Would you please print exactly the lines that run from the one with "Where the orange" to the last line of the data, both included, without any pictures?

**Data segment:**
▼

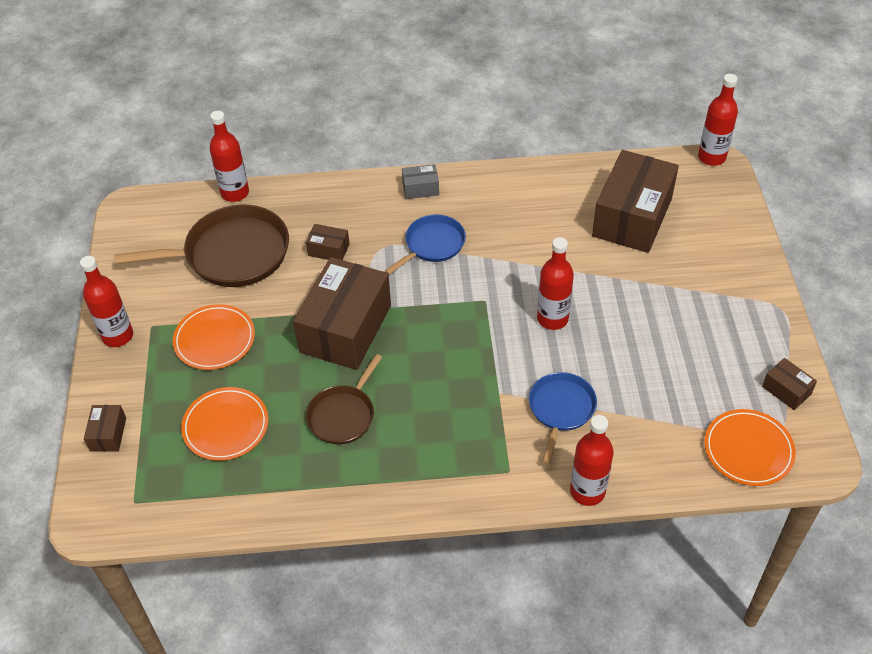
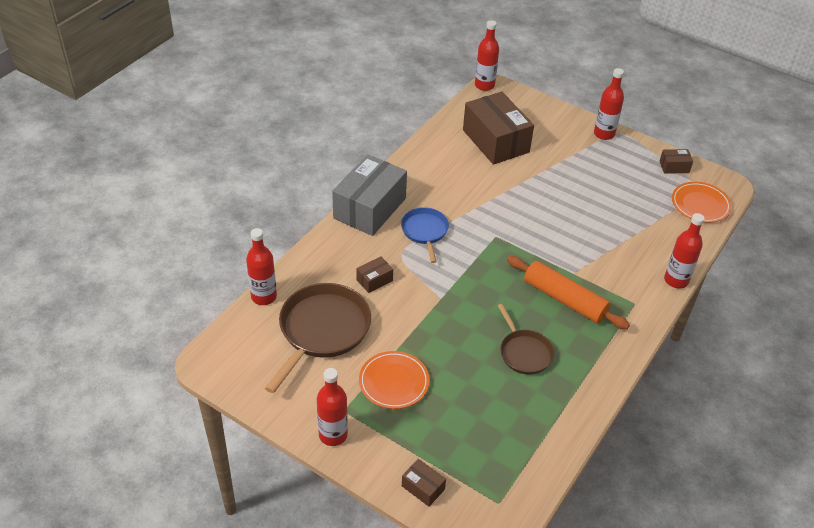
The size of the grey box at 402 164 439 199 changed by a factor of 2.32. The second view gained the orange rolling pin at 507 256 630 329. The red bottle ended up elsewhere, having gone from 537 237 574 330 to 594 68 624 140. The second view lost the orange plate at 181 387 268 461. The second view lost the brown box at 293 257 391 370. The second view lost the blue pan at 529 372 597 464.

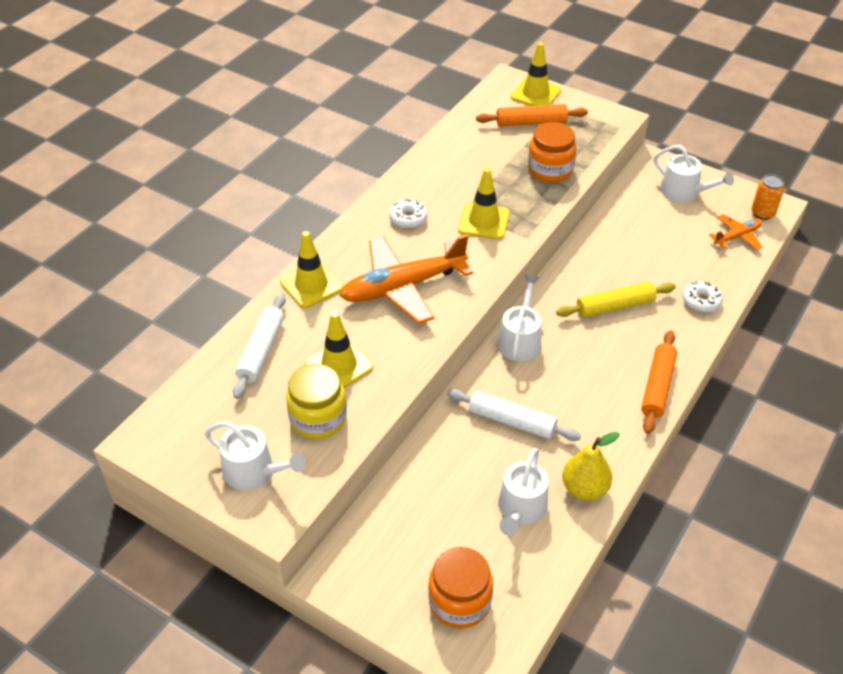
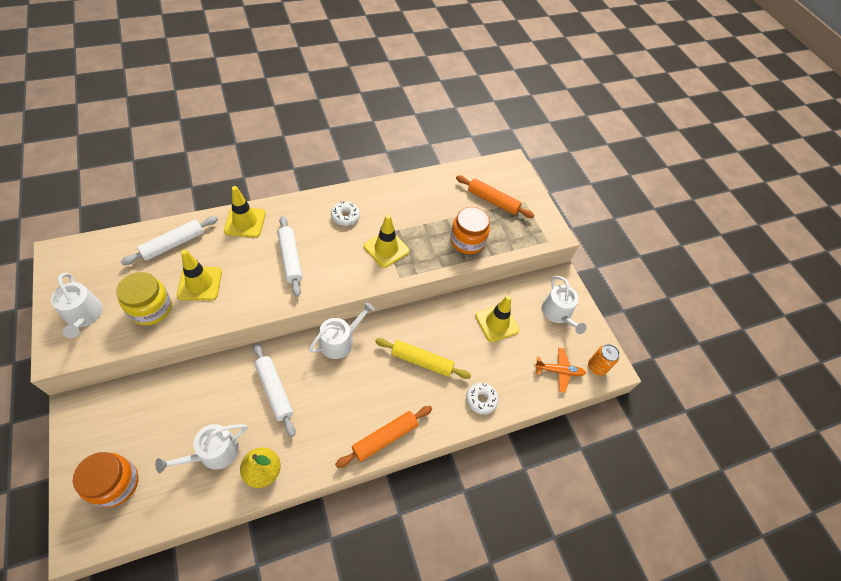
Where the orange plane stood at 340 234 473 324, the white rolling pin came to stand at 278 216 303 297. The yellow traffic cone ended up elsewhere, having gone from 511 42 561 106 to 475 295 520 342.

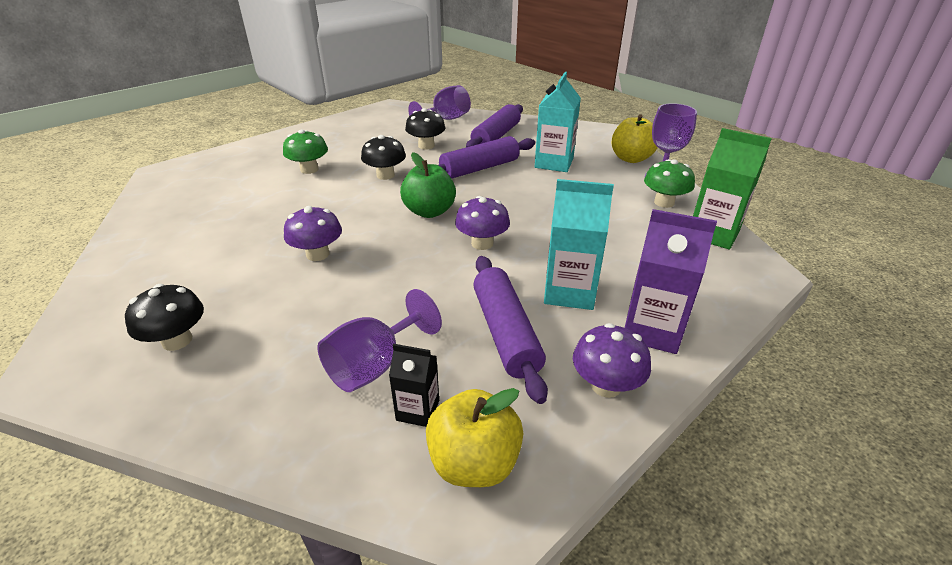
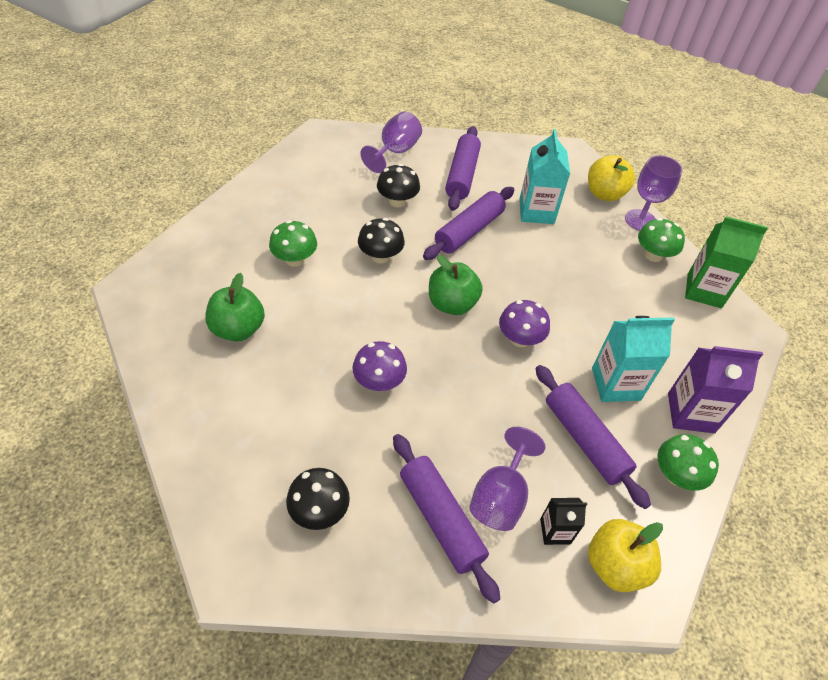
The second view gained the green apple at 205 273 265 341. The second view gained the purple rolling pin at 393 434 500 604. What was the purple mushroom at 573 323 651 398 turned into the green mushroom at 658 434 719 491.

▲

**Solution to this exercise:**
Where the orange plane stood at 340 234 473 324, the white rolling pin came to stand at 278 216 303 297. The yellow traffic cone ended up elsewhere, having gone from 511 42 561 106 to 475 295 520 342.

The second view gained the green apple at 205 273 265 341. The second view gained the purple rolling pin at 393 434 500 604. What was the purple mushroom at 573 323 651 398 turned into the green mushroom at 658 434 719 491.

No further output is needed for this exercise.